Work to complete
Write the listing out again, all of it, word for word.

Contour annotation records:
--- Start ---

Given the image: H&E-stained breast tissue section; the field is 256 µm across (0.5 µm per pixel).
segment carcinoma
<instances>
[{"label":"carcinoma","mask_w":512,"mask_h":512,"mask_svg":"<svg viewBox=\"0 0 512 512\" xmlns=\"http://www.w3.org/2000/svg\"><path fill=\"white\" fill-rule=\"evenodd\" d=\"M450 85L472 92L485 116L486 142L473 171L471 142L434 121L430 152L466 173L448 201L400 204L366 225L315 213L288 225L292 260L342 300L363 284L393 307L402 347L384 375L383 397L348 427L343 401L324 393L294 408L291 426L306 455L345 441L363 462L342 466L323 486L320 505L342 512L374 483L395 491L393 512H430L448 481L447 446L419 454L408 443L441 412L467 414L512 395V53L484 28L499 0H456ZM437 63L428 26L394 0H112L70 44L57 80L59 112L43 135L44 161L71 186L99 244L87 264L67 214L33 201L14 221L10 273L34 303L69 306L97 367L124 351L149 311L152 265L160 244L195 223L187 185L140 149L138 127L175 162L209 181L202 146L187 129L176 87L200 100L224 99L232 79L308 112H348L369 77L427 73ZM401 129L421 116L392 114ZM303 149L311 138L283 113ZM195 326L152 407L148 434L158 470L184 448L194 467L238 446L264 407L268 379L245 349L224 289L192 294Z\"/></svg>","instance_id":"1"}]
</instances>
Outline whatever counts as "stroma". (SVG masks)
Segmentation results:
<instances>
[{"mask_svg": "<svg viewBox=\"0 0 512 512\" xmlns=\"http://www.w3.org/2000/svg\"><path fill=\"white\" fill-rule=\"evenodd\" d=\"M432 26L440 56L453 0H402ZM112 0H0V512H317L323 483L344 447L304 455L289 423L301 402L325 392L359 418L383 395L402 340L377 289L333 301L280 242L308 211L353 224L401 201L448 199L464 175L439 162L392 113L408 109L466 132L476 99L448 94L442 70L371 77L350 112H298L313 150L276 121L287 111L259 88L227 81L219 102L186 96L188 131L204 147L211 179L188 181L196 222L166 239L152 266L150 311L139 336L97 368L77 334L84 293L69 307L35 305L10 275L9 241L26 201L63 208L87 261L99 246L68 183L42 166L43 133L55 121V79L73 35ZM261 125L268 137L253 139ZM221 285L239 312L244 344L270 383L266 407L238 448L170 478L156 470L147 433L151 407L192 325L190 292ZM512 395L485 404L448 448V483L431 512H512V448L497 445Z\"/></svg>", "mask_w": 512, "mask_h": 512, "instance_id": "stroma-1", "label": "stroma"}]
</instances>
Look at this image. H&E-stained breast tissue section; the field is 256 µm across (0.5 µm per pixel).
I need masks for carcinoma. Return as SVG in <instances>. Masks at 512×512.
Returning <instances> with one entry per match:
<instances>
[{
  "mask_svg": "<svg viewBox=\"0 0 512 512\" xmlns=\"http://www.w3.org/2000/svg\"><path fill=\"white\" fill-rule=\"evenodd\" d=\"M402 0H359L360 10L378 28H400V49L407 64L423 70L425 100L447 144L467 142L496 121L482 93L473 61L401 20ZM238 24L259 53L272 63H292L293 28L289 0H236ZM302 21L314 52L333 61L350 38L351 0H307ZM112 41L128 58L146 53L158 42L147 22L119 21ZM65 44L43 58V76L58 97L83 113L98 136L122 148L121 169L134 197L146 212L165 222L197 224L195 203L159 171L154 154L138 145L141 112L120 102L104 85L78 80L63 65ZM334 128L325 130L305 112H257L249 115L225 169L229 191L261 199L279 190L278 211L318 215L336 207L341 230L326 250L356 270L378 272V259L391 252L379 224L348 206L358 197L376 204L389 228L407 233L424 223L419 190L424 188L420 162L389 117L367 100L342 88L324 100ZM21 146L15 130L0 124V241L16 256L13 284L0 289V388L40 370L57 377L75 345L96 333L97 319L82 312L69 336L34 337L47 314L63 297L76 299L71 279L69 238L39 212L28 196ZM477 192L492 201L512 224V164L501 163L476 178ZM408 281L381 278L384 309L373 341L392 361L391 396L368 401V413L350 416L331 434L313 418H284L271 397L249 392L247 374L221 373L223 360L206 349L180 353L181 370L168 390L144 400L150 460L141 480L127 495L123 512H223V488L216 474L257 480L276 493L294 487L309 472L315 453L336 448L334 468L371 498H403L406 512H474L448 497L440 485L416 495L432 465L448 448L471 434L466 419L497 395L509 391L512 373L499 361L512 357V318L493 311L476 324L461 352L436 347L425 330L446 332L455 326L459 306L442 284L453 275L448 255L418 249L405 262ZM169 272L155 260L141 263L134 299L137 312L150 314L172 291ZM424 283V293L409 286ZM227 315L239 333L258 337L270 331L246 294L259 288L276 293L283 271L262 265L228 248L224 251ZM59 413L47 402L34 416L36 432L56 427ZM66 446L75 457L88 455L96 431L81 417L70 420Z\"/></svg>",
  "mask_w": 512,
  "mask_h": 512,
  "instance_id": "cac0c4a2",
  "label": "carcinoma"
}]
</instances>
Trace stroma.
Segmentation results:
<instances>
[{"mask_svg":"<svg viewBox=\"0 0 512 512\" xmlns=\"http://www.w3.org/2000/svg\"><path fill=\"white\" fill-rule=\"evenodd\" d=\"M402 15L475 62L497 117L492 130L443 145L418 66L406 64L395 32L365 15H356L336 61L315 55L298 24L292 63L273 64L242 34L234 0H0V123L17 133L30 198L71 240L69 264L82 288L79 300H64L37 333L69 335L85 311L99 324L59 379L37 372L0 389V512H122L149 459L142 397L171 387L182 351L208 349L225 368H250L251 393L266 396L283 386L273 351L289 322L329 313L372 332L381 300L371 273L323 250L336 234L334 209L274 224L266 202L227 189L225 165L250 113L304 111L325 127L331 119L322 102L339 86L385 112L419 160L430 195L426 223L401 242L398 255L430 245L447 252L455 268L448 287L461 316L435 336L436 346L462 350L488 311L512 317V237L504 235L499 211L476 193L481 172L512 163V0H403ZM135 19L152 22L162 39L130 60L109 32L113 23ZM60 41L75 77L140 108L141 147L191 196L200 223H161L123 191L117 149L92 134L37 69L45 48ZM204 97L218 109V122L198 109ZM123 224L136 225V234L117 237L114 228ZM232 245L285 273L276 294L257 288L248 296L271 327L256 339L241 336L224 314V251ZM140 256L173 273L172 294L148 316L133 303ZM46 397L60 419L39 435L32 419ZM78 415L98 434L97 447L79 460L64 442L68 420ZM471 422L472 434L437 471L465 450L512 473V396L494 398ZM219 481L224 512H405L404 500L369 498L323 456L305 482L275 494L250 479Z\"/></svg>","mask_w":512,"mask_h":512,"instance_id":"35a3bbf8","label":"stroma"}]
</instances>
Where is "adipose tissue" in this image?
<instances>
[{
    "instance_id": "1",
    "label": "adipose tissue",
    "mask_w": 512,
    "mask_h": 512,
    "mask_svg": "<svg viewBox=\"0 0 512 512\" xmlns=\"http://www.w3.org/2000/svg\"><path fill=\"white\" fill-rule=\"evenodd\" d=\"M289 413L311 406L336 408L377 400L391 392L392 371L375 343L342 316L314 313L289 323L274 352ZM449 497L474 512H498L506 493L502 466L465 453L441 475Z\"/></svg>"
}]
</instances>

--- End ---

Reply
Given the image: H&E-stained breast tissue section; the field is 256 µm across (0.5 µm per pixel).
segment carcinoma
<instances>
[{"label":"carcinoma","mask_w":512,"mask_h":512,"mask_svg":"<svg viewBox=\"0 0 512 512\" xmlns=\"http://www.w3.org/2000/svg\"><path fill=\"white\" fill-rule=\"evenodd\" d=\"M450 85L472 92L485 116L486 142L473 171L471 142L434 121L430 152L466 173L448 201L400 204L366 225L315 213L288 225L292 260L342 300L363 284L393 307L402 347L384 375L383 397L348 427L343 401L324 393L294 408L291 426L306 455L345 441L363 462L342 466L323 486L320 505L342 512L374 483L395 491L393 512H430L448 481L447 446L419 454L408 443L441 412L467 414L512 395V53L484 28L499 0H456ZM437 63L428 26L394 0H112L70 44L57 80L59 112L43 135L44 161L71 186L99 244L87 264L67 214L33 201L14 221L10 273L34 303L69 306L97 367L124 351L149 311L152 265L160 244L195 223L187 185L140 149L138 127L175 162L209 181L202 146L187 129L176 87L200 100L224 99L232 79L308 112H348L369 77L427 73ZM401 129L421 116L392 114ZM303 149L311 138L283 113ZM195 326L152 407L148 434L158 470L184 448L194 467L238 446L264 407L268 379L245 349L224 289L192 294Z\"/></svg>","instance_id":"1"}]
</instances>
Outline whatever counts as "stroma". (SVG masks)
Segmentation results:
<instances>
[{"mask_svg": "<svg viewBox=\"0 0 512 512\" xmlns=\"http://www.w3.org/2000/svg\"><path fill=\"white\" fill-rule=\"evenodd\" d=\"M432 26L440 56L453 0H402ZM112 0H0V512H317L323 483L344 447L304 455L289 423L301 402L325 392L359 418L383 395L402 340L377 289L333 301L280 242L308 211L353 224L401 201L448 199L464 175L439 162L392 113L408 109L466 132L476 99L448 94L442 70L371 77L350 112H298L313 150L276 121L287 111L259 88L227 81L219 102L186 96L188 131L204 147L211 179L188 181L196 222L166 239L152 266L150 311L139 336L97 368L77 334L84 293L69 307L35 305L10 275L9 241L26 201L63 208L87 261L99 246L68 183L42 166L43 133L55 121V79L73 35ZM261 125L268 137L253 139ZM221 285L239 312L244 344L270 383L266 407L238 448L170 478L156 470L147 433L151 407L192 325L190 292ZM512 395L485 404L448 448V483L431 512H512V448L497 445Z\"/></svg>", "mask_w": 512, "mask_h": 512, "instance_id": "stroma-1", "label": "stroma"}]
</instances>
Look at this image. H&E-stained breast tissue section; the field is 256 µm across (0.5 µm per pixel).
I need masks for carcinoma. Return as SVG in <instances>. Masks at 512×512.
Returning <instances> with one entry per match:
<instances>
[{
  "mask_svg": "<svg viewBox=\"0 0 512 512\" xmlns=\"http://www.w3.org/2000/svg\"><path fill=\"white\" fill-rule=\"evenodd\" d=\"M402 0H359L360 10L378 28H400V49L407 64L423 70L425 100L447 144L467 142L496 121L482 93L473 61L401 20ZM238 24L259 53L272 63H292L293 28L289 0H236ZM302 21L314 52L333 61L350 38L351 0H307ZM112 41L128 58L146 53L158 42L147 22L119 21ZM65 44L43 58V76L58 97L83 113L98 136L122 148L121 169L134 197L146 212L165 222L197 224L195 203L159 171L154 154L138 145L141 112L120 102L104 85L78 80L63 65ZM334 128L325 130L305 112H257L249 115L225 169L229 191L261 199L279 190L278 211L318 215L336 207L341 230L326 250L356 270L378 272V259L391 252L379 224L348 206L358 197L376 204L389 228L407 233L424 223L419 190L424 188L420 162L389 117L367 100L342 88L324 100ZM21 146L15 130L0 124V241L16 256L13 284L0 289V388L40 370L57 377L75 345L96 333L97 319L82 312L69 336L34 337L47 314L63 297L76 299L71 279L69 238L39 212L28 196ZM477 192L492 201L512 224V164L501 163L476 178ZM408 281L381 278L384 309L373 341L392 361L391 396L368 401V413L350 416L331 434L313 418H284L271 397L249 392L247 374L221 373L223 360L206 349L180 353L181 370L168 390L144 400L150 460L141 480L127 495L123 512H223V488L216 474L257 480L276 493L294 487L309 472L315 453L336 448L334 468L371 498H403L406 512H474L448 497L440 485L416 495L432 465L448 448L471 434L466 419L497 395L509 391L512 373L499 361L512 357V318L493 311L476 324L461 352L436 347L425 330L446 332L455 326L459 306L442 284L453 275L448 255L418 249L405 262ZM169 272L155 260L141 263L134 299L137 312L150 314L172 291ZM424 283V293L409 286ZM227 315L239 333L258 337L270 331L246 294L259 288L276 293L283 271L262 265L228 248L224 251ZM59 413L47 402L34 416L36 432L56 427ZM66 446L75 457L88 455L96 431L81 417L70 420Z\"/></svg>",
  "mask_w": 512,
  "mask_h": 512,
  "instance_id": "cac0c4a2",
  "label": "carcinoma"
}]
</instances>
Trace stroma.
Segmentation results:
<instances>
[{"mask_svg":"<svg viewBox=\"0 0 512 512\" xmlns=\"http://www.w3.org/2000/svg\"><path fill=\"white\" fill-rule=\"evenodd\" d=\"M402 15L475 62L497 117L492 130L443 145L418 66L406 64L395 32L365 15H356L336 61L315 55L298 24L292 63L273 64L242 34L234 0H0V123L17 133L30 198L71 240L69 264L82 288L79 300H64L37 333L69 335L85 311L99 324L59 379L37 372L0 389V512H122L149 459L142 397L171 387L182 351L208 349L225 368H250L251 393L266 396L283 386L273 351L289 322L329 313L372 332L381 300L371 273L323 250L336 234L334 209L274 224L266 202L227 189L225 165L250 113L304 111L325 127L331 119L322 102L339 86L385 112L419 160L430 195L426 223L401 242L398 255L430 245L447 252L455 268L448 287L461 316L435 336L436 346L462 350L488 311L512 317V237L504 235L499 211L476 193L481 172L512 163V0H403ZM135 19L152 22L162 39L130 60L109 32L113 23ZM60 41L75 77L140 108L141 147L191 196L200 223H161L123 191L117 149L92 134L37 69L45 48ZM204 97L218 109V122L198 109ZM123 224L136 225V234L117 237L114 228ZM232 245L285 273L276 294L257 288L248 296L271 327L256 339L241 336L224 314V251ZM140 256L173 273L172 294L148 316L133 303ZM46 397L60 419L39 435L32 419ZM78 415L98 434L97 447L79 460L64 442L68 420ZM471 422L472 434L437 471L465 450L512 473V396L494 398ZM219 481L224 512H405L404 500L369 498L323 456L305 482L275 494L250 479Z\"/></svg>","mask_w":512,"mask_h":512,"instance_id":"35a3bbf8","label":"stroma"}]
</instances>
Where is "adipose tissue" in this image?
<instances>
[{
    "instance_id": "1",
    "label": "adipose tissue",
    "mask_w": 512,
    "mask_h": 512,
    "mask_svg": "<svg viewBox=\"0 0 512 512\" xmlns=\"http://www.w3.org/2000/svg\"><path fill=\"white\" fill-rule=\"evenodd\" d=\"M289 413L311 406L336 408L377 400L391 392L392 371L375 343L342 316L314 313L289 323L274 352ZM449 497L474 512H498L506 493L502 466L465 453L441 475Z\"/></svg>"
}]
</instances>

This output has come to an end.